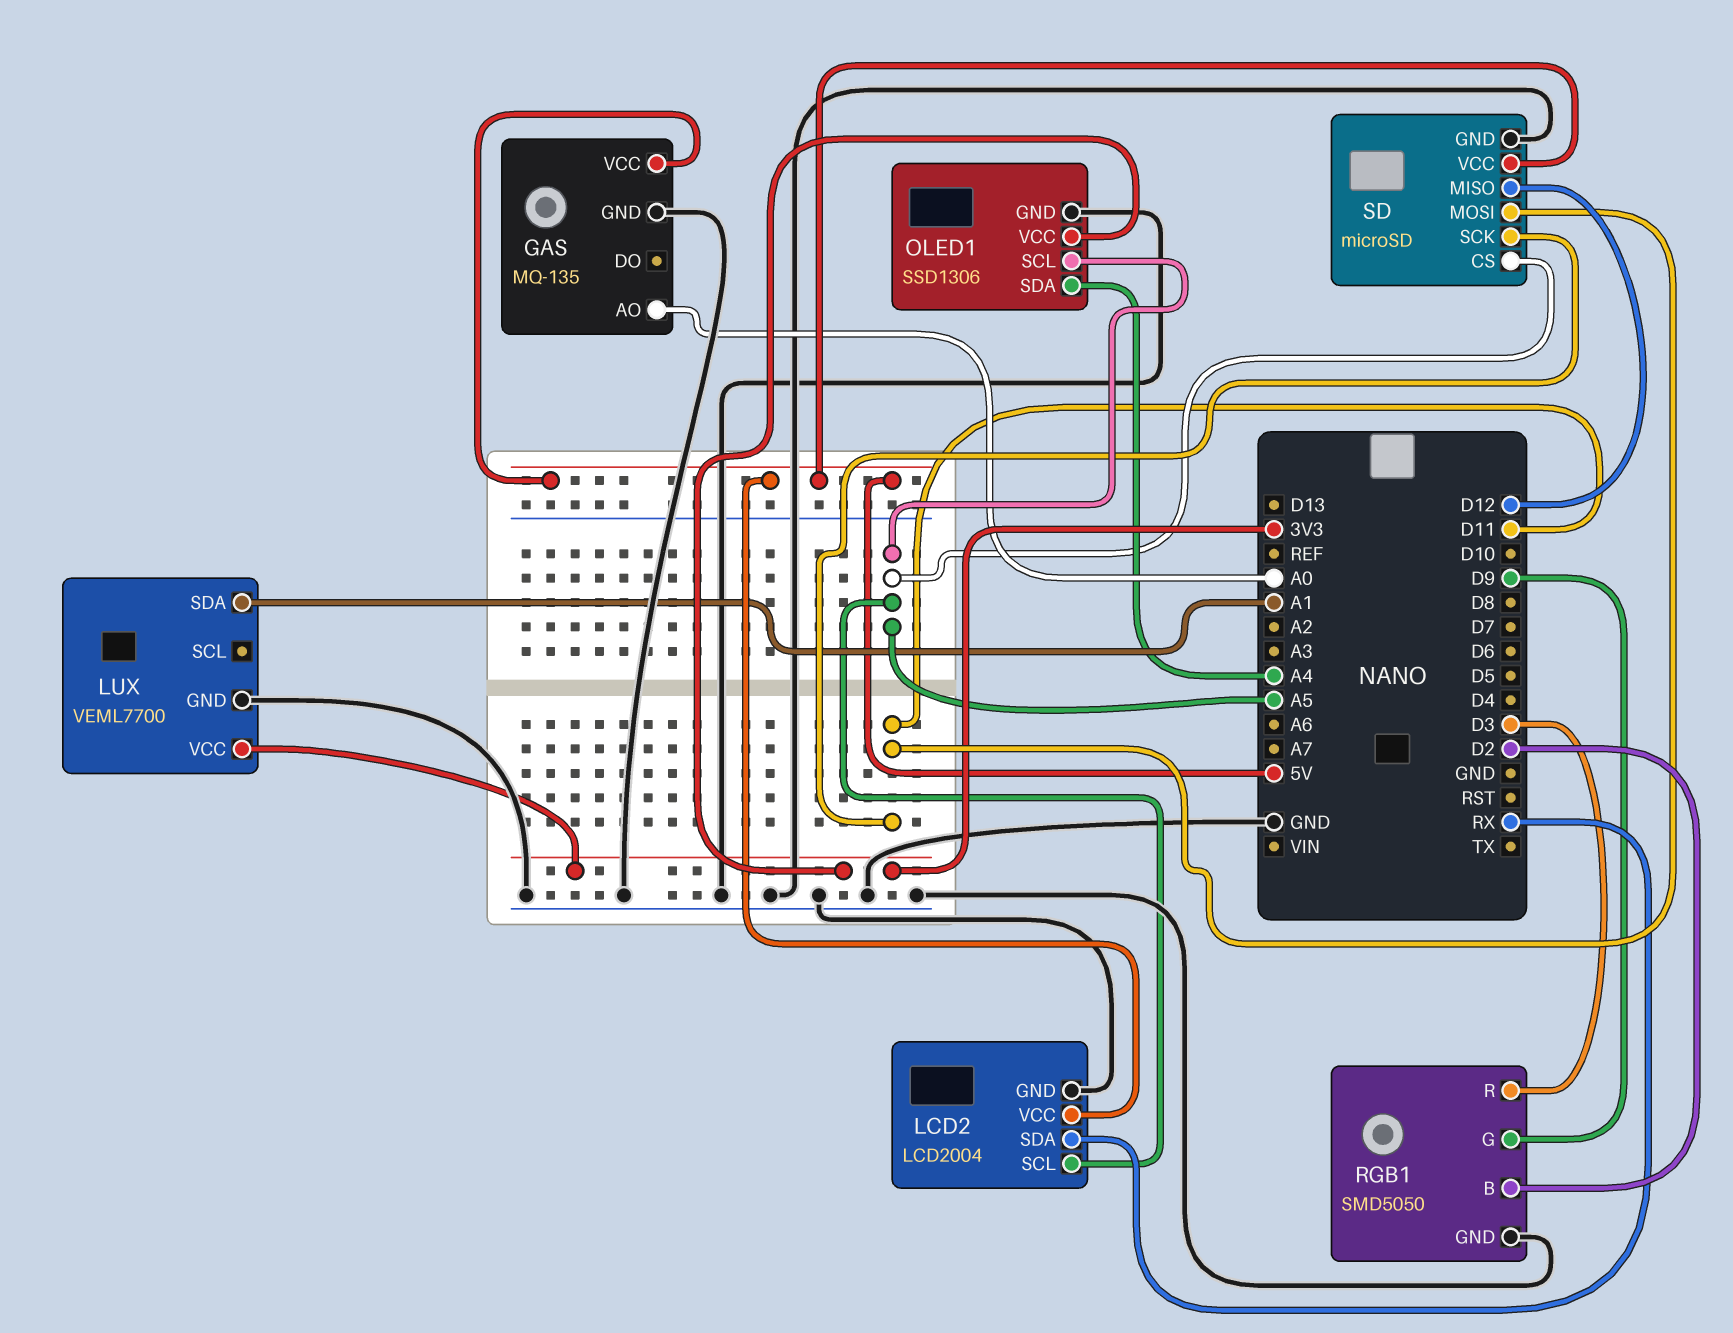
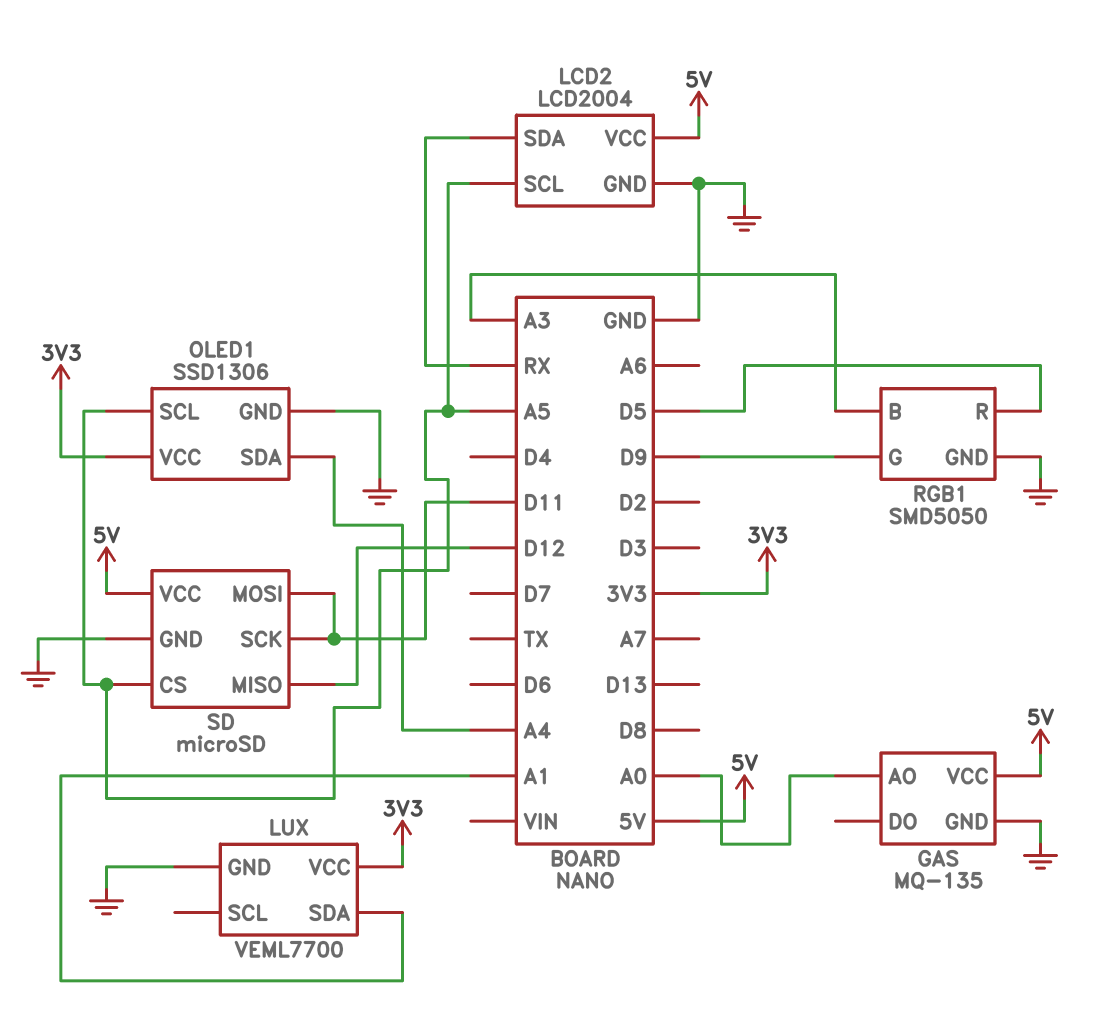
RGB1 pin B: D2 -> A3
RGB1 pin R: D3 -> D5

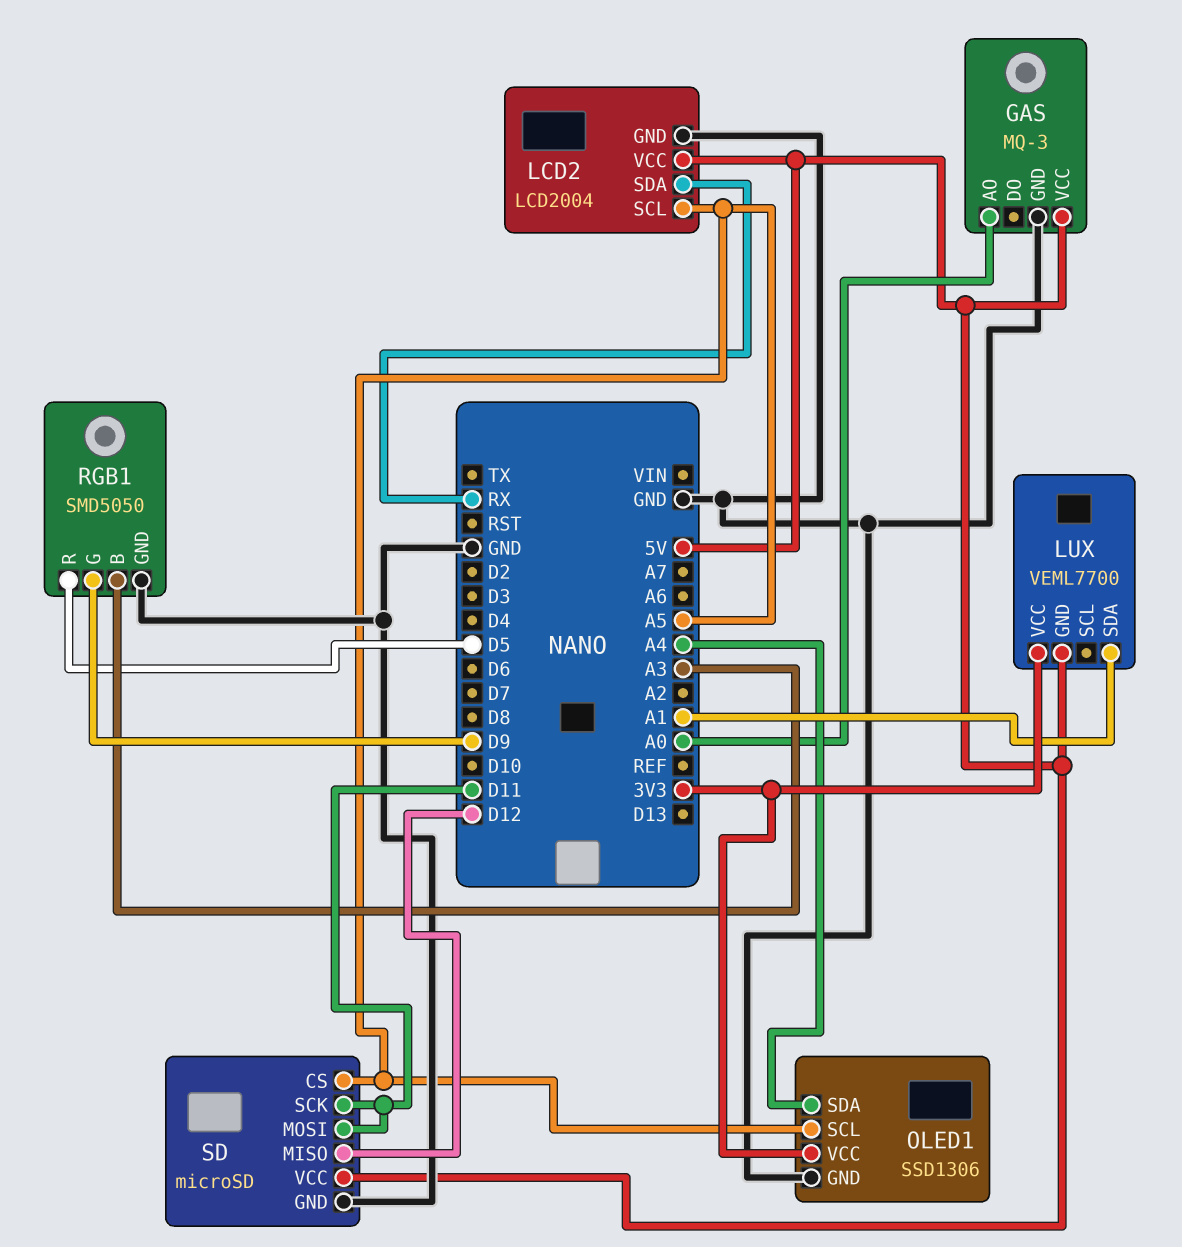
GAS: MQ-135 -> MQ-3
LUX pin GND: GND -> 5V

★ ★ ★ ★ ★

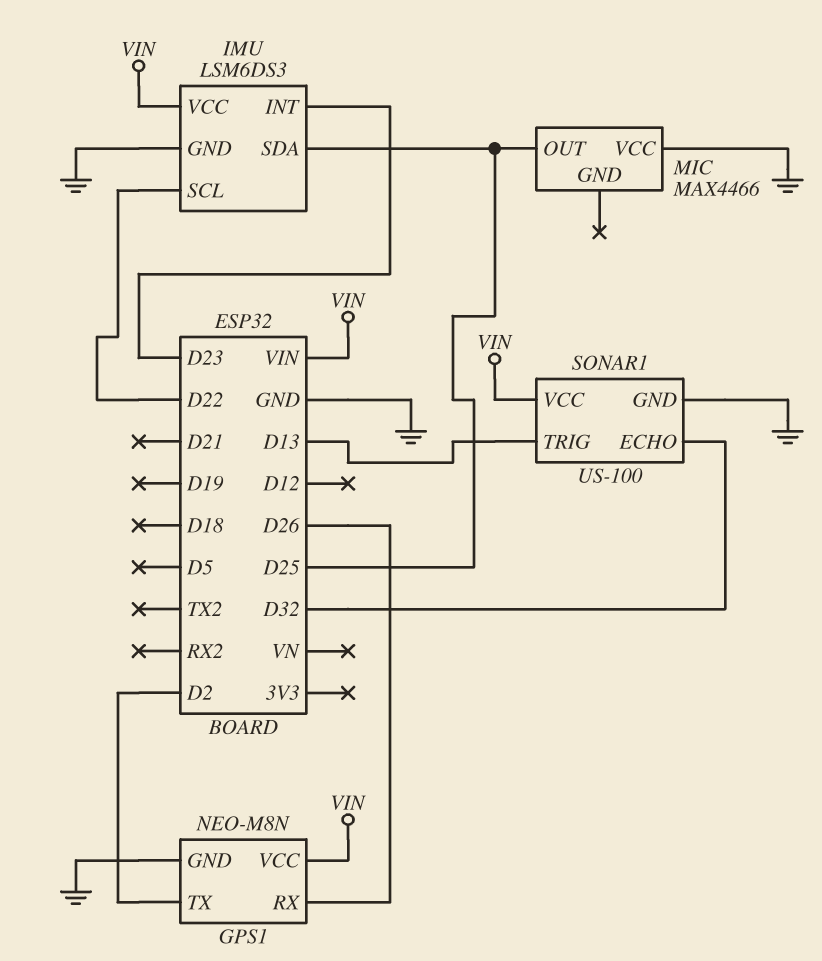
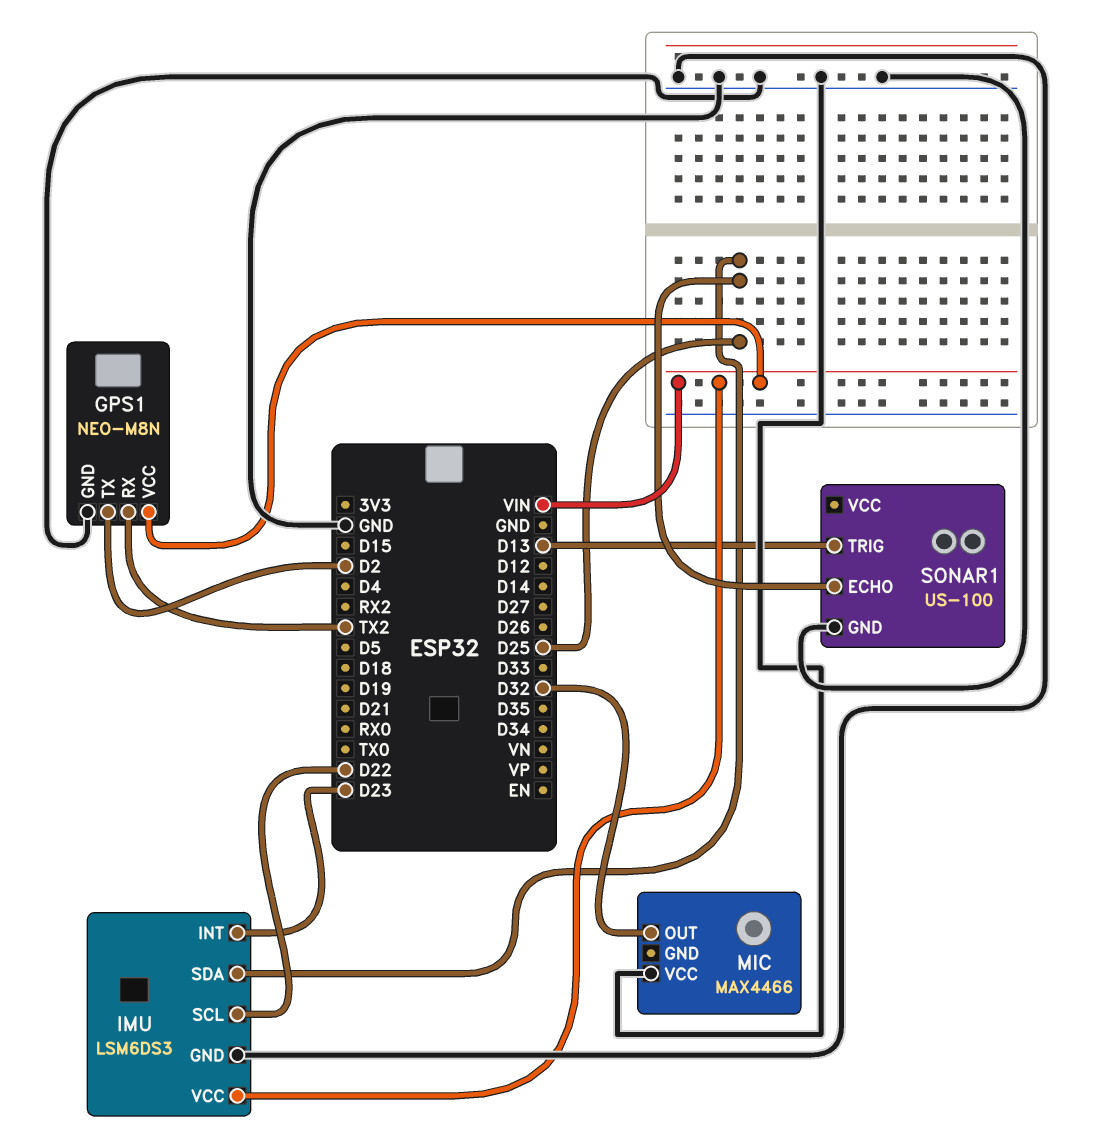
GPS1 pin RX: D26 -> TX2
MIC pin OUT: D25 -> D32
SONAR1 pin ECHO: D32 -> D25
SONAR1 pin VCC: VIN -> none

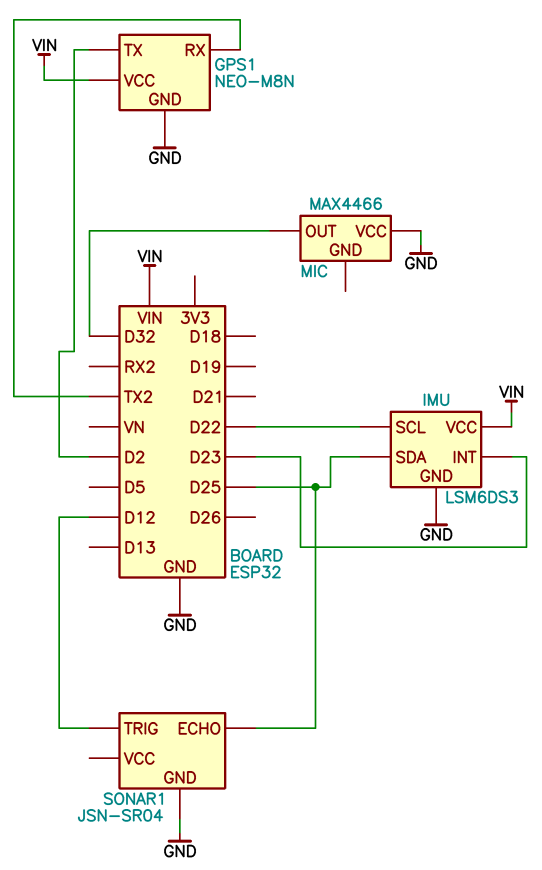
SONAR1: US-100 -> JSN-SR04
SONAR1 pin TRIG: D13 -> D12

★ ★ ★ ★ ★

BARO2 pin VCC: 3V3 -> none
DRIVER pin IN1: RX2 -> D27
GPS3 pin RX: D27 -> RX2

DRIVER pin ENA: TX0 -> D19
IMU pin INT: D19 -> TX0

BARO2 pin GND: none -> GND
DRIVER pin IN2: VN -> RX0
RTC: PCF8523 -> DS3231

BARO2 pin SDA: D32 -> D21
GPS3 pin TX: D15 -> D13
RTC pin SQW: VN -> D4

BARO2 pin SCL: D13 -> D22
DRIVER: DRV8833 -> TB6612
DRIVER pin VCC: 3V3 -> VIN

★ ★ ★ ★ ★

*THE TASK:*
Your answer should be the lines above from the one containing "BARO2 pin VCC: 3V3 -> none" through the one containing "DRIVER pin VCC: 3V3 -> VIN", copied exactly and with both ends kept.

*ANSWER BELOW:*
BARO2 pin VCC: 3V3 -> none
DRIVER pin IN1: RX2 -> D27
GPS3 pin RX: D27 -> RX2

DRIVER pin ENA: TX0 -> D19
IMU pin INT: D19 -> TX0

BARO2 pin GND: none -> GND
DRIVER pin IN2: VN -> RX0
RTC: PCF8523 -> DS3231

BARO2 pin SDA: D32 -> D21
GPS3 pin TX: D15 -> D13
RTC pin SQW: VN -> D4

BARO2 pin SCL: D13 -> D22
DRIVER: DRV8833 -> TB6612
DRIVER pin VCC: 3V3 -> VIN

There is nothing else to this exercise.